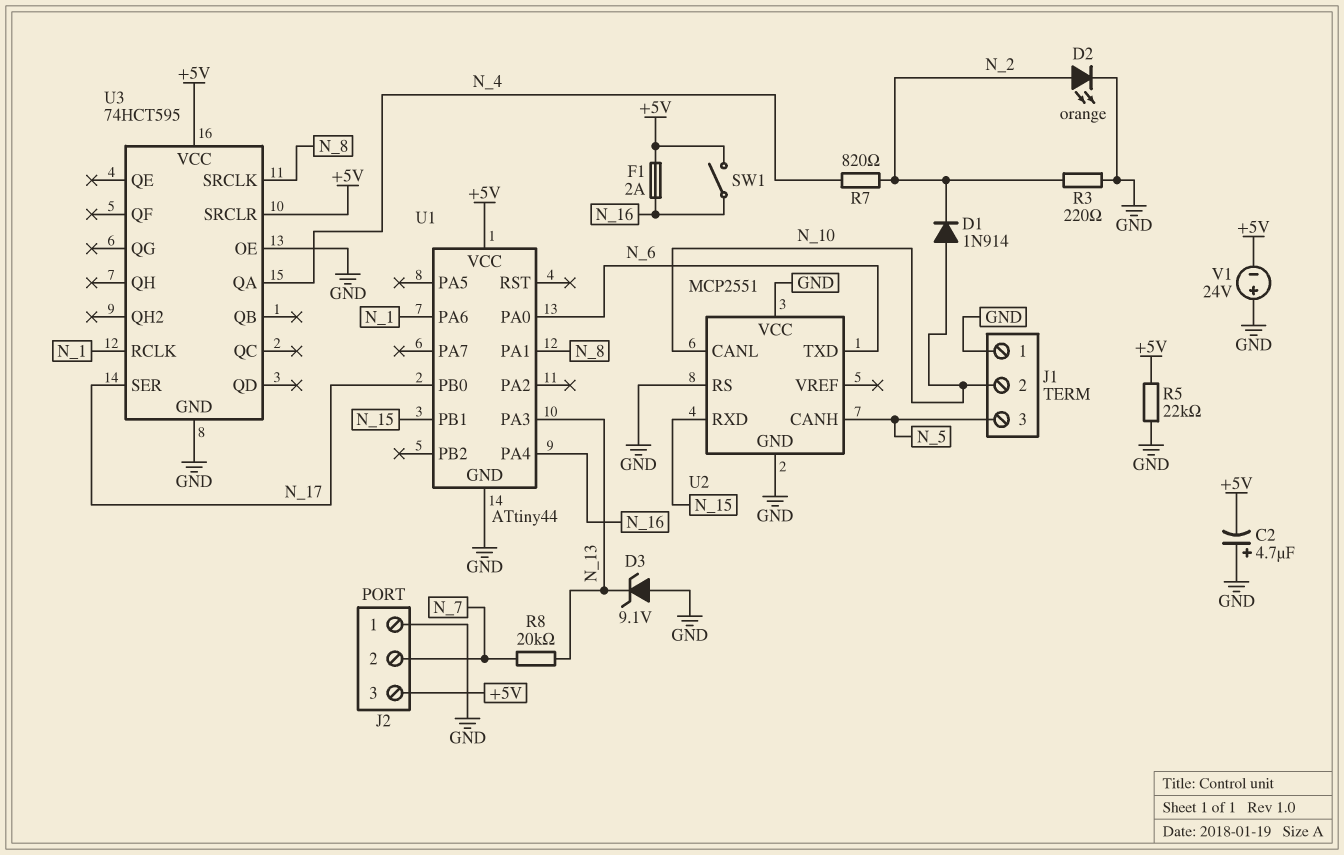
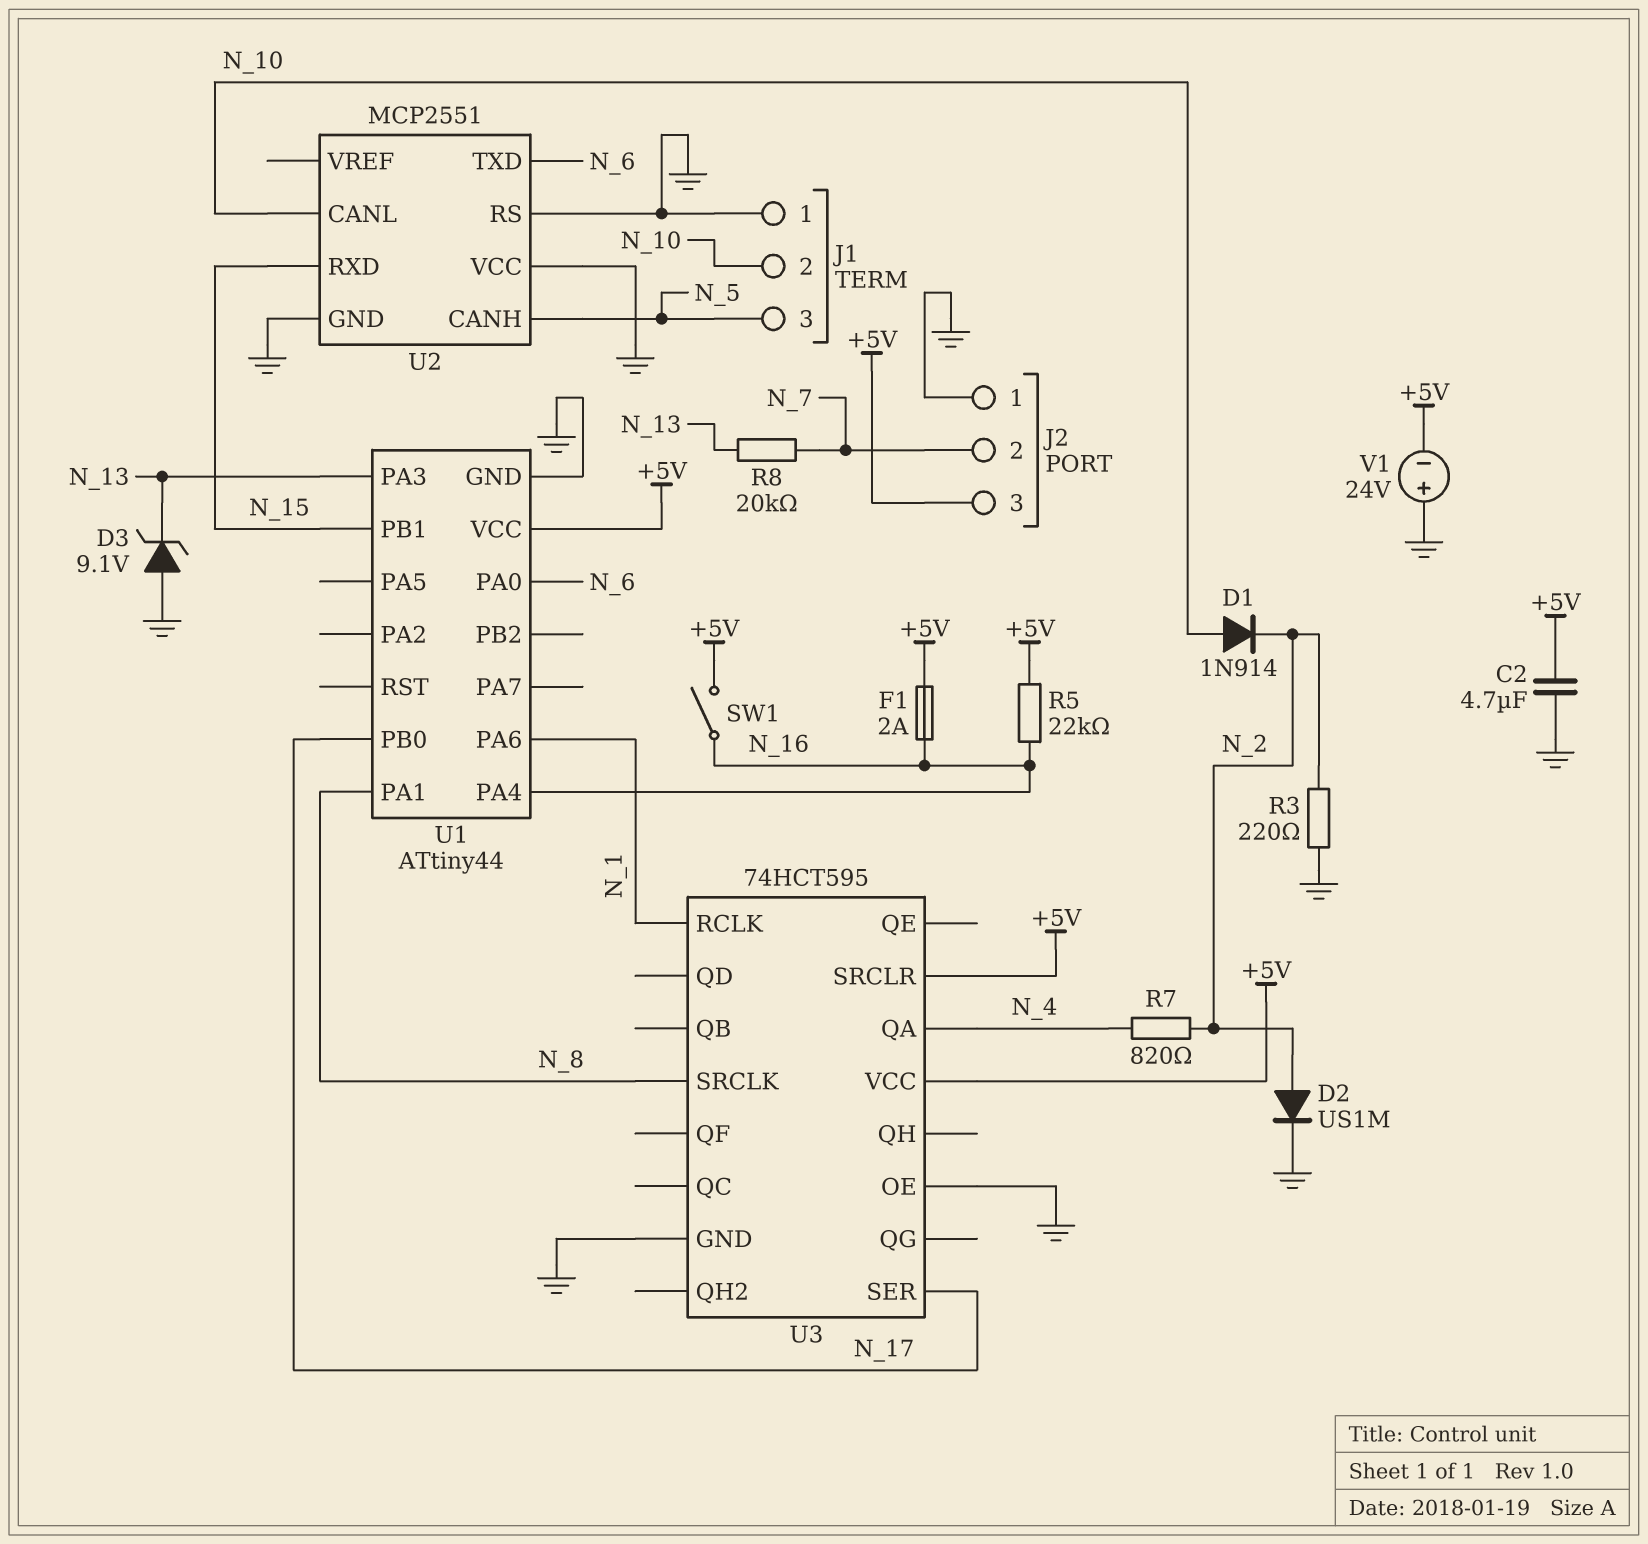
C2: 4.7uF (plus GND, minus +5V) -> 4.7uF (+5V, GND)
D2: LED orange (A N_2, K GND) -> diode US1M (A N_2, K GND)
R5: 22k (+5V, GND) -> 22k (+5V, N_16)

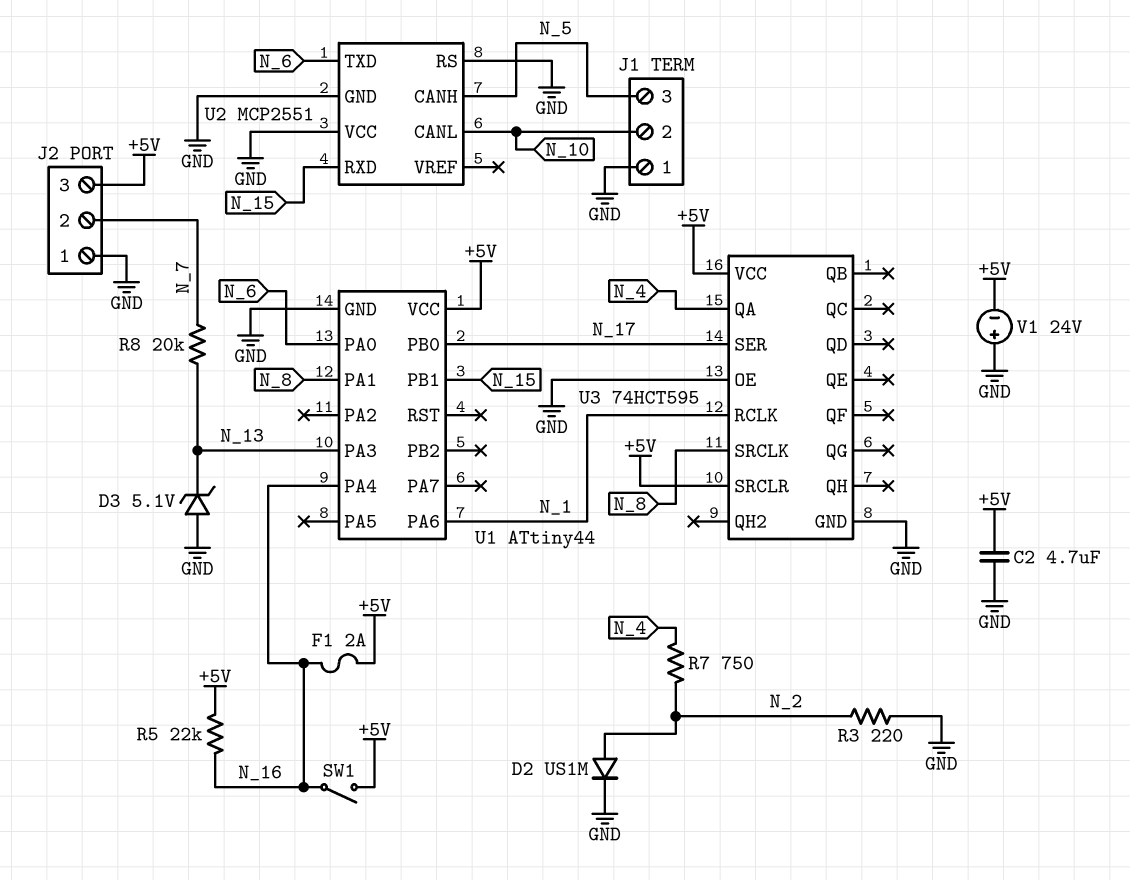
D1: diode 1N914 (A N_10, K N_2) -> none
D3: zener 9.1V (A GND, K N_13) -> zener 5.1V (A GND, K N_13)
R7: 820 (N_2, N_4) -> 750 (N_2, N_4)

——

» Exercise:
An exact copy of all the lines above is required, with the pictures removed.

» Answer section:
C2: 4.7uF (plus GND, minus +5V) -> 4.7uF (+5V, GND)
D2: LED orange (A N_2, K GND) -> diode US1M (A N_2, K GND)
R5: 22k (+5V, GND) -> 22k (+5V, N_16)

D1: diode 1N914 (A N_10, K N_2) -> none
D3: zener 9.1V (A GND, K N_13) -> zener 5.1V (A GND, K N_13)
R7: 820 (N_2, N_4) -> 750 (N_2, N_4)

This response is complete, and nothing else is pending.